◆ Supplied information:
####

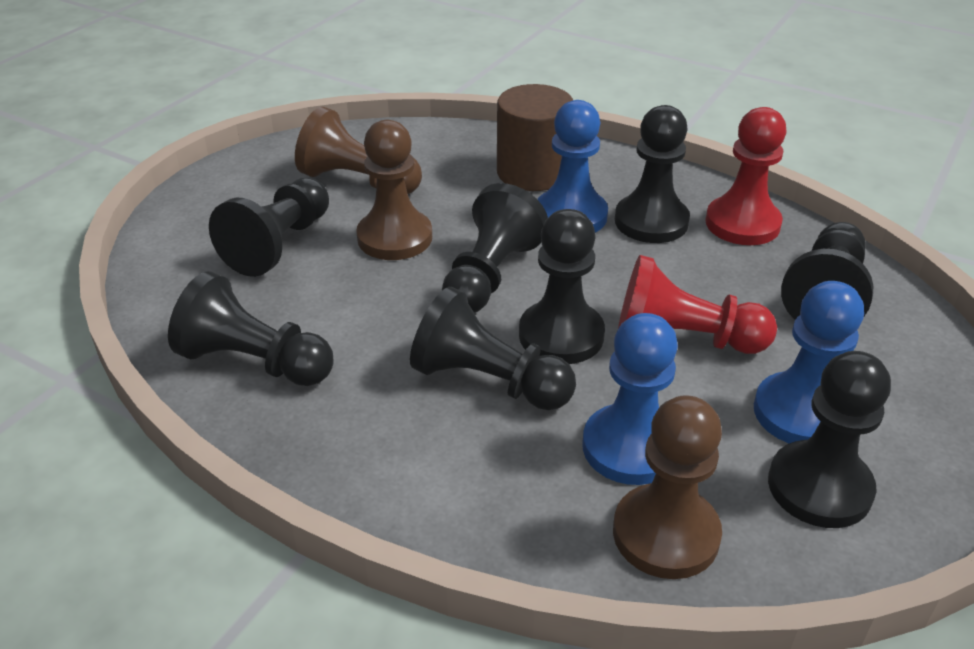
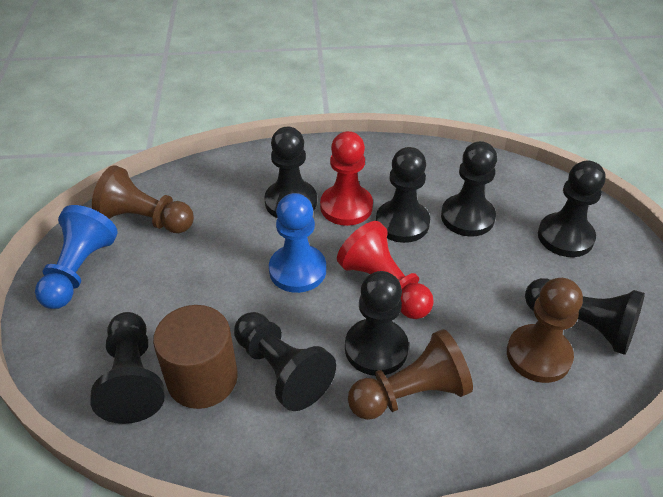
blue pawn: 3 -> 2

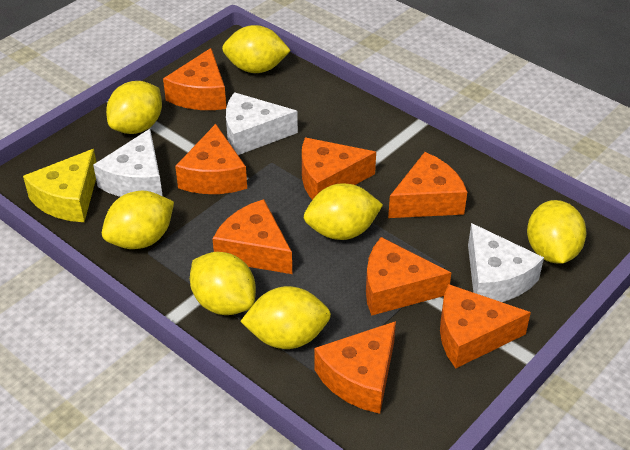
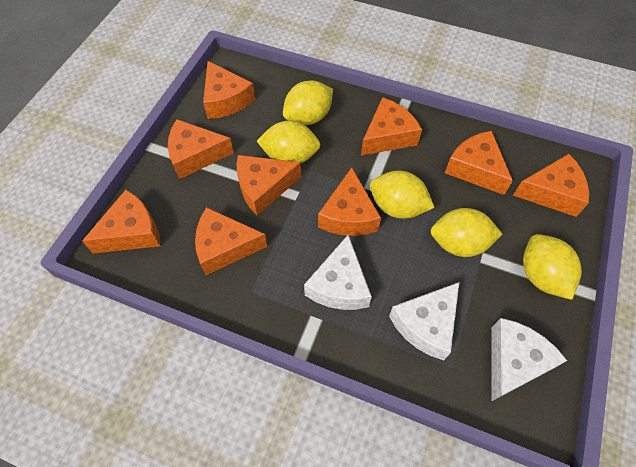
orange cheese: 8 -> 9
yellow cheese: 1 -> 0
yellow lemon: 7 -> 5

####

Restate the data word for word and exclude every picture.

◆ Finished task:
blue pawn: 3 -> 2

orange cheese: 8 -> 9
yellow cheese: 1 -> 0
yellow lemon: 7 -> 5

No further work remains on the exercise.